Segment Start: Extracted information
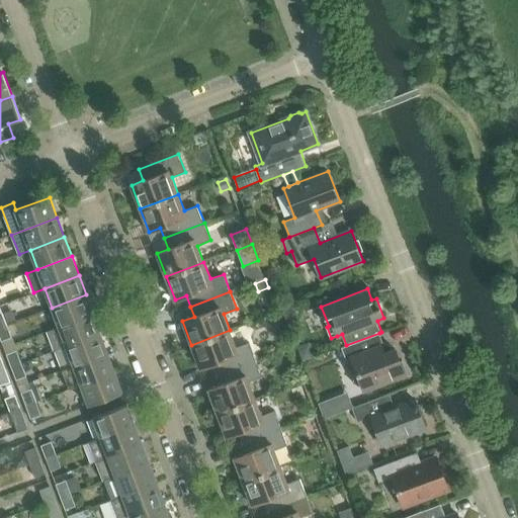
[(86,294),(52,308),(60,327),(93,314),(86,294)]
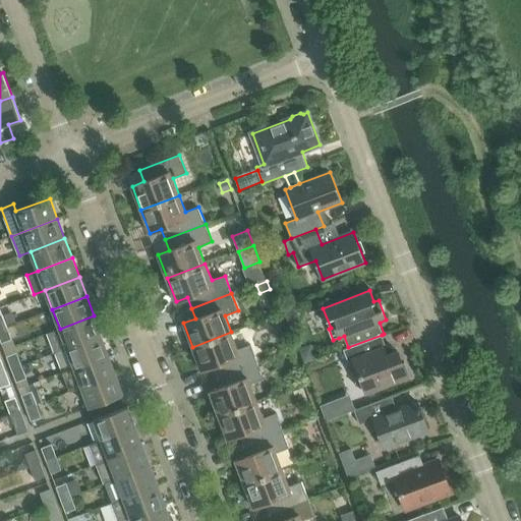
[(294,302),(283,306),(288,322),(299,317),(294,302)]
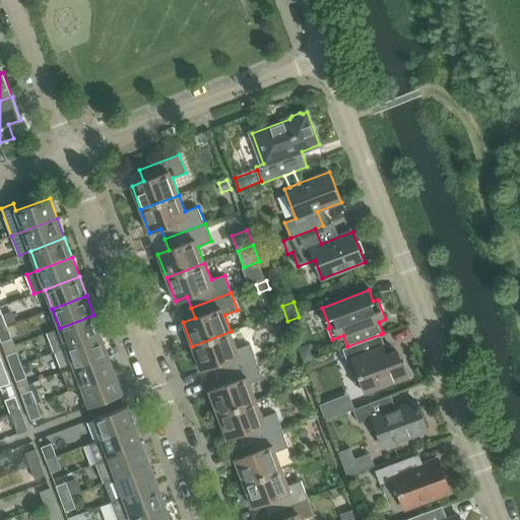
[(278,314),(270,317),(272,322),(275,324),(281,322),(278,314)]
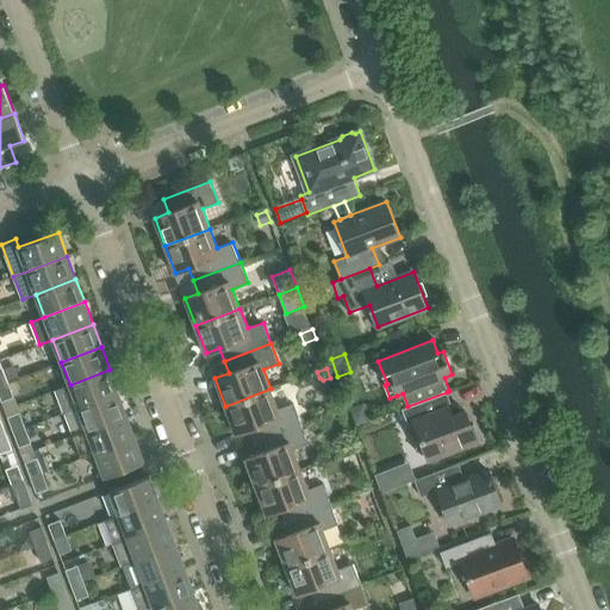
[(79,408),(119,392),(110,369),(70,385),(56,390),(64,412),(79,408)]
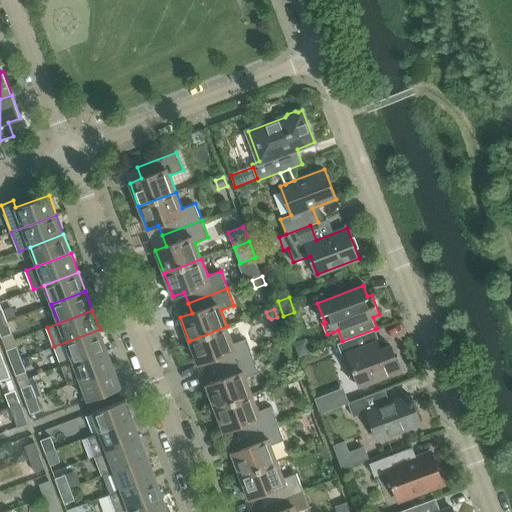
[(0,330),(2,337),(12,333),(8,321),(0,323),(0,330)]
Segment End: Extracted information
» Exercise requirements
The finished copy should match the data above word for word and contain no pictures.

» Worked solution
[(86,294),(52,308),(60,327),(93,314),(86,294)]
[(294,302),(283,306),(288,322),(299,317),(294,302)]
[(278,314),(270,317),(272,322),(275,324),(281,322),(278,314)]
[(79,408),(119,392),(110,369),(70,385),(56,390),(64,412),(79,408)]
[(0,330),(2,337),(12,333),(8,321),(0,323),(0,330)]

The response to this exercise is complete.